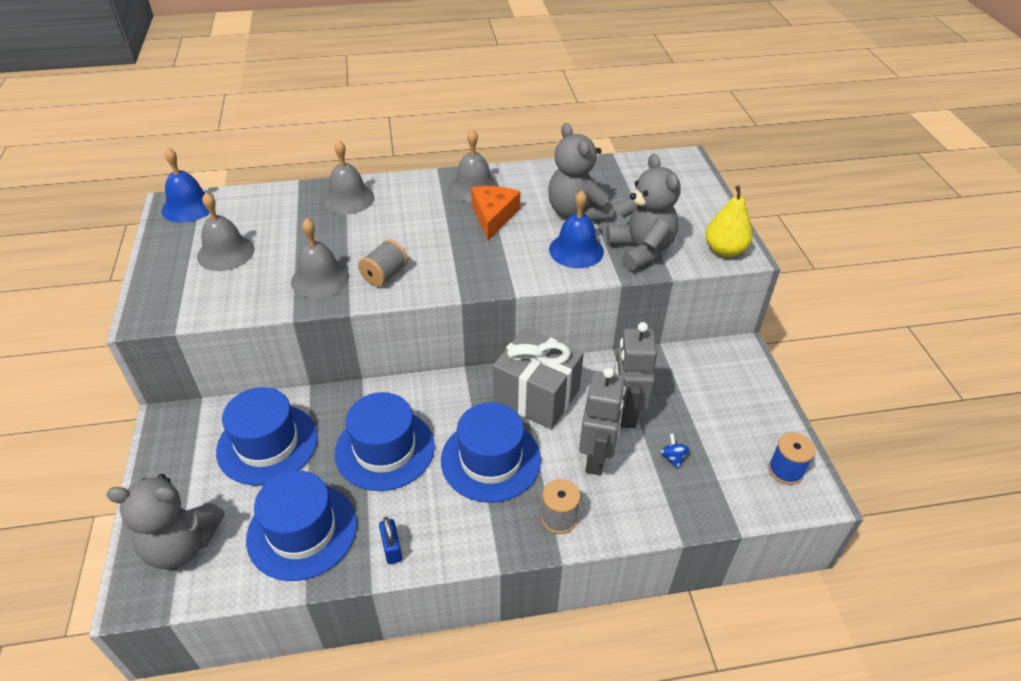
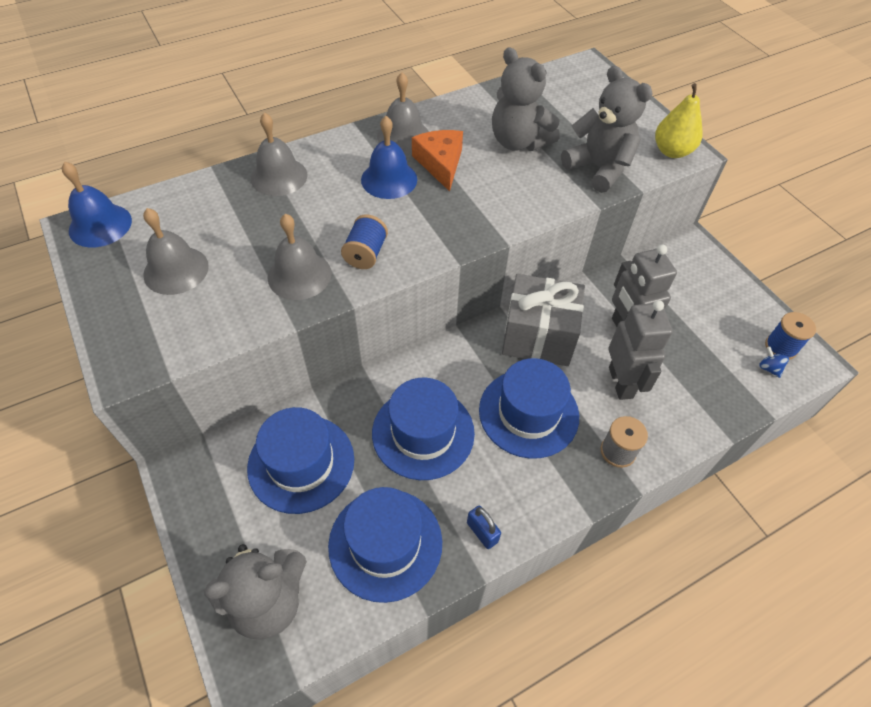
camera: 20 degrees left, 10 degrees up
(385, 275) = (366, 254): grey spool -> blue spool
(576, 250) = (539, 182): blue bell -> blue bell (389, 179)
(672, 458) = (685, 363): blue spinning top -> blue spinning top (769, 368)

..............................

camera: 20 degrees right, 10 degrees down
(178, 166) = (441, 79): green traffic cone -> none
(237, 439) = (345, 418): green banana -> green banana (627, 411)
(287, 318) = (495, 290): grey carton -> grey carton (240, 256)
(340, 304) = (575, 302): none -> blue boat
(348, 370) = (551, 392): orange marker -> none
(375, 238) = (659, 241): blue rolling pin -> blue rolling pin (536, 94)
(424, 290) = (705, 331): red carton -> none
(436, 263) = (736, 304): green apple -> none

..............................

From the records, determine the number of lines holding the word "carton", and state that number only.

2